*** Opening Given data ***
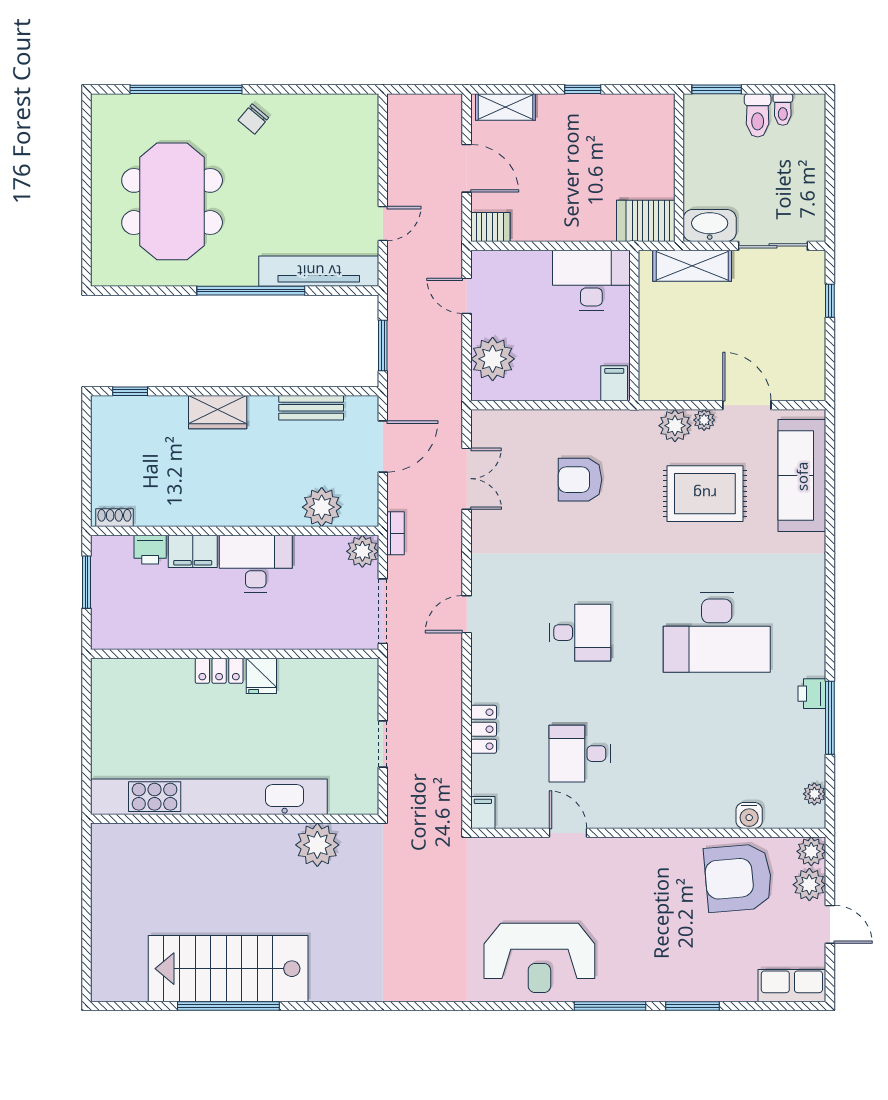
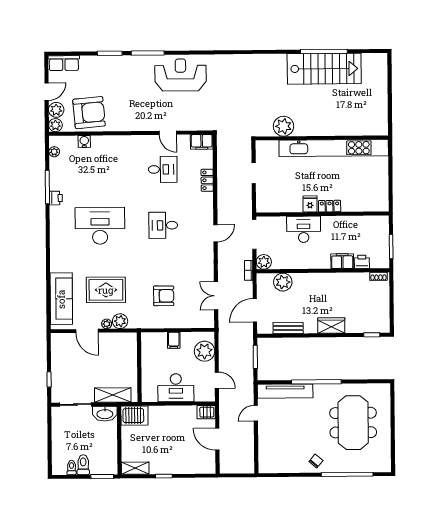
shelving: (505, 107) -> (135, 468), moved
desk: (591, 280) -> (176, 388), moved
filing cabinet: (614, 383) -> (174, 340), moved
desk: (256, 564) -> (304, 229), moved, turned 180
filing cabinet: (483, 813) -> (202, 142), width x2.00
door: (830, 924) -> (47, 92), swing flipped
*** Closing Given data ***
*** Opening Given data ***
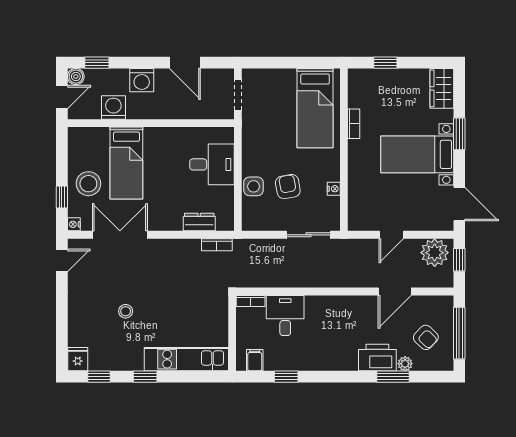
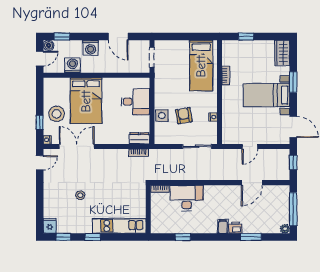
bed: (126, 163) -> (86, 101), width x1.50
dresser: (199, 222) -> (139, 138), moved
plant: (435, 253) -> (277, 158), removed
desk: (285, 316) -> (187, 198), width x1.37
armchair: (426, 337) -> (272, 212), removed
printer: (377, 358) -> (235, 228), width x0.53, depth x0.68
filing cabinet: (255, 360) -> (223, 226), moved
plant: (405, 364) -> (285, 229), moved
*** Closing Given data ***
From the line holding "shelving: (505, 107) -> (135, 468), moved" to the line holding "door: (830, 924) -> (47, 92), swing flipped", inclusive, restate each line above exactly as written.

Answer to this task =>
shelving: (505, 107) -> (135, 468), moved
desk: (591, 280) -> (176, 388), moved
filing cabinet: (614, 383) -> (174, 340), moved
desk: (256, 564) -> (304, 229), moved, turned 180
filing cabinet: (483, 813) -> (202, 142), width x2.00
door: (830, 924) -> (47, 92), swing flipped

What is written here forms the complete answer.